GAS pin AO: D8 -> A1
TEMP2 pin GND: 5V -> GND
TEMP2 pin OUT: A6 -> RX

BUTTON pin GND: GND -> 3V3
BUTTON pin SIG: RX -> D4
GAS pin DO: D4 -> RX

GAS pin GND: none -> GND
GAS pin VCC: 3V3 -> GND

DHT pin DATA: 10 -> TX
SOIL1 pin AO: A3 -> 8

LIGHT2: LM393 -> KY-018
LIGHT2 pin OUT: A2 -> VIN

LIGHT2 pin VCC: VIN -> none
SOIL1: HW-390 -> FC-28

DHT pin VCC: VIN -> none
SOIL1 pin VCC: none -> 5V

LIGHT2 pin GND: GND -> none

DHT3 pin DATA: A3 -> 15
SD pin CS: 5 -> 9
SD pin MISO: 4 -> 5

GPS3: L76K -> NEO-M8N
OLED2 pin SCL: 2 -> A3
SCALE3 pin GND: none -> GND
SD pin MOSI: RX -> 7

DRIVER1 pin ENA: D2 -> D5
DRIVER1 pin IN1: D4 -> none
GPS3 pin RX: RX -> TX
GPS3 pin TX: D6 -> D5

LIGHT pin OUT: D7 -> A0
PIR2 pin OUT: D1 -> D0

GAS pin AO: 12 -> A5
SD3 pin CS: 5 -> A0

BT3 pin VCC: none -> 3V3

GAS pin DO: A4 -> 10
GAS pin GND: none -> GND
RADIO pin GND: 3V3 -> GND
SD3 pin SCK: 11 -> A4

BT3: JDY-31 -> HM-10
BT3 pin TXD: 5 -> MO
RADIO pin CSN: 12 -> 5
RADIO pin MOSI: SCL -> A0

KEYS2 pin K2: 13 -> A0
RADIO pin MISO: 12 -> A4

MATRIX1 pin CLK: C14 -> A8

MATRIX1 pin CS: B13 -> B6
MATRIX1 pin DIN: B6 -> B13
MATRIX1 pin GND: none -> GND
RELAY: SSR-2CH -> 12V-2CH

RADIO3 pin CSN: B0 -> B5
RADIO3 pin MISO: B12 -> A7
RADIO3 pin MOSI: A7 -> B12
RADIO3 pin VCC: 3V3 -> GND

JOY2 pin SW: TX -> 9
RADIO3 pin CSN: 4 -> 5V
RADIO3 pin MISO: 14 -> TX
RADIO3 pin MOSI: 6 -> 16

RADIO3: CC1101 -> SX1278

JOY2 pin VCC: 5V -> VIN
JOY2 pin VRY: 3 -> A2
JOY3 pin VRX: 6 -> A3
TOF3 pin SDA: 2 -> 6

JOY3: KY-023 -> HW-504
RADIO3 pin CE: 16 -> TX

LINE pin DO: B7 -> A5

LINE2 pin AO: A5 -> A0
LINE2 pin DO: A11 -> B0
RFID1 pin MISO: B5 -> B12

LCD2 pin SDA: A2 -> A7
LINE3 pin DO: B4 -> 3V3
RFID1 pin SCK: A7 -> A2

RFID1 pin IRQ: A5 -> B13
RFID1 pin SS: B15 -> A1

————————

__Directions for this task__
For each line above that includes "MOSI", make a copy.

__Answer below__
SD pin MOSI: RX -> 7
RADIO pin MOSI: SCL -> A0
RADIO3 pin MOSI: A7 -> B12
RADIO3 pin MOSI: 6 -> 16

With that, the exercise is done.